▸ Problem statement
The entries are to be written out again with no differences.

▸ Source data
========================

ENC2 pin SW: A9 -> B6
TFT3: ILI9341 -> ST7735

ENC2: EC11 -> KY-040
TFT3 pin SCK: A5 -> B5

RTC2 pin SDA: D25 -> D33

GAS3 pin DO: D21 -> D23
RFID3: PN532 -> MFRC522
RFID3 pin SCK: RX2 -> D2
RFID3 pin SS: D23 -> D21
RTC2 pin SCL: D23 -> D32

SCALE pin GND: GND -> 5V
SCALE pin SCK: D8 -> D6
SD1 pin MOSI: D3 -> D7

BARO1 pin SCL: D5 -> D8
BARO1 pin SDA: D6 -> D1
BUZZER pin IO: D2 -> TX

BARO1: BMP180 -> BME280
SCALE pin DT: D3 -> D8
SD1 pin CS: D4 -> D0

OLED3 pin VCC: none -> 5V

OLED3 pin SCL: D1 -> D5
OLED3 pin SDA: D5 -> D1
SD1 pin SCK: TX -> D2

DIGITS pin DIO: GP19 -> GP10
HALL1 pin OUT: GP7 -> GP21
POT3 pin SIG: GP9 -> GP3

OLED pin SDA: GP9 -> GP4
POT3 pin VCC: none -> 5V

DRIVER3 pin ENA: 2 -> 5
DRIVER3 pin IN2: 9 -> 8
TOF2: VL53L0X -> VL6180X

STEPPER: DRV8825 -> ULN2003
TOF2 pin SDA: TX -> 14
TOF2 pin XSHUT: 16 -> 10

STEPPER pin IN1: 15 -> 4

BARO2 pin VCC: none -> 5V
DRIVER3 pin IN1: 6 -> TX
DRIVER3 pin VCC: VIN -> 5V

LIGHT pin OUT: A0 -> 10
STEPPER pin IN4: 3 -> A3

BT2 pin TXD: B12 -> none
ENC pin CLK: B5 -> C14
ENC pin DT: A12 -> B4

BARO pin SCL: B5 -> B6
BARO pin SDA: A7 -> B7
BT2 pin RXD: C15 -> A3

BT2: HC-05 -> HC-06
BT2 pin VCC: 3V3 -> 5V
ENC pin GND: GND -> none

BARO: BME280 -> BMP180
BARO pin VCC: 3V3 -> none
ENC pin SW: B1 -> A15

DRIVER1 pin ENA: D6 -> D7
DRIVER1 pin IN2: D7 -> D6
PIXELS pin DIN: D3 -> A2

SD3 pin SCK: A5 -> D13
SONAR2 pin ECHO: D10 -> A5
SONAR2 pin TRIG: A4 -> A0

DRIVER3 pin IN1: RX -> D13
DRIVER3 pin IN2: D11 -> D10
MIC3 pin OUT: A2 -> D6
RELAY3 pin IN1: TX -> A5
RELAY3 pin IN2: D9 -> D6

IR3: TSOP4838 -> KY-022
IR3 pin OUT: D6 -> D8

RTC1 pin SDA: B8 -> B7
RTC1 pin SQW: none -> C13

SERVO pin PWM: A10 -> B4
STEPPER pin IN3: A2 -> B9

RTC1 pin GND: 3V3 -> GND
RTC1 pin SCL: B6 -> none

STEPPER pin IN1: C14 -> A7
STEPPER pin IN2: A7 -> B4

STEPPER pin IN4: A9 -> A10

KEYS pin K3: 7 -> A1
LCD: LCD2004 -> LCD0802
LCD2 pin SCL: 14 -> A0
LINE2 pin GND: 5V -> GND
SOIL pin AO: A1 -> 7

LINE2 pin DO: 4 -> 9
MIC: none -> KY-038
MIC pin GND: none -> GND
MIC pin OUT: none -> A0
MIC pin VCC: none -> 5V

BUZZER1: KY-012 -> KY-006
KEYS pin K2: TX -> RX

========================

▸ Result for this task
ENC2 pin SW: A9 -> B6
TFT3: ILI9341 -> ST7735

ENC2: EC11 -> KY-040
TFT3 pin SCK: A5 -> B5

RTC2 pin SDA: D25 -> D33

GAS3 pin DO: D21 -> D23
RFID3: PN532 -> MFRC522
RFID3 pin SCK: RX2 -> D2
RFID3 pin SS: D23 -> D21
RTC2 pin SCL: D23 -> D32

SCALE pin GND: GND -> 5V
SCALE pin SCK: D8 -> D6
SD1 pin MOSI: D3 -> D7

BARO1 pin SCL: D5 -> D8
BARO1 pin SDA: D6 -> D1
BUZZER pin IO: D2 -> TX

BARO1: BMP180 -> BME280
SCALE pin DT: D3 -> D8
SD1 pin CS: D4 -> D0

OLED3 pin VCC: none -> 5V

OLED3 pin SCL: D1 -> D5
OLED3 pin SDA: D5 -> D1
SD1 pin SCK: TX -> D2

DIGITS pin DIO: GP19 -> GP10
HALL1 pin OUT: GP7 -> GP21
POT3 pin SIG: GP9 -> GP3

OLED pin SDA: GP9 -> GP4
POT3 pin VCC: none -> 5V

DRIVER3 pin ENA: 2 -> 5
DRIVER3 pin IN2: 9 -> 8
TOF2: VL53L0X -> VL6180X

STEPPER: DRV8825 -> ULN2003
TOF2 pin SDA: TX -> 14
TOF2 pin XSHUT: 16 -> 10

STEPPER pin IN1: 15 -> 4

BARO2 pin VCC: none -> 5V
DRIVER3 pin IN1: 6 -> TX
DRIVER3 pin VCC: VIN -> 5V

LIGHT pin OUT: A0 -> 10
STEPPER pin IN4: 3 -> A3

BT2 pin TXD: B12 -> none
ENC pin CLK: B5 -> C14
ENC pin DT: A12 -> B4

BARO pin SCL: B5 -> B6
BARO pin SDA: A7 -> B7
BT2 pin RXD: C15 -> A3

BT2: HC-05 -> HC-06
BT2 pin VCC: 3V3 -> 5V
ENC pin GND: GND -> none

BARO: BME280 -> BMP180
BARO pin VCC: 3V3 -> none
ENC pin SW: B1 -> A15

DRIVER1 pin ENA: D6 -> D7
DRIVER1 pin IN2: D7 -> D6
PIXELS pin DIN: D3 -> A2

SD3 pin SCK: A5 -> D13
SONAR2 pin ECHO: D10 -> A5
SONAR2 pin TRIG: A4 -> A0

DRIVER3 pin IN1: RX -> D13
DRIVER3 pin IN2: D11 -> D10
MIC3 pin OUT: A2 -> D6
RELAY3 pin IN1: TX -> A5
RELAY3 pin IN2: D9 -> D6

IR3: TSOP4838 -> KY-022
IR3 pin OUT: D6 -> D8

RTC1 pin SDA: B8 -> B7
RTC1 pin SQW: none -> C13

SERVO pin PWM: A10 -> B4
STEPPER pin IN3: A2 -> B9

RTC1 pin GND: 3V3 -> GND
RTC1 pin SCL: B6 -> none

STEPPER pin IN1: C14 -> A7
STEPPER pin IN2: A7 -> B4

STEPPER pin IN4: A9 -> A10

KEYS pin K3: 7 -> A1
LCD: LCD2004 -> LCD0802
LCD2 pin SCL: 14 -> A0
LINE2 pin GND: 5V -> GND
SOIL pin AO: A1 -> 7

LINE2 pin DO: 4 -> 9
MIC: none -> KY-038
MIC pin GND: none -> GND
MIC pin OUT: none -> A0
MIC pin VCC: none -> 5V

BUZZER1: KY-012 -> KY-006
KEYS pin K2: TX -> RX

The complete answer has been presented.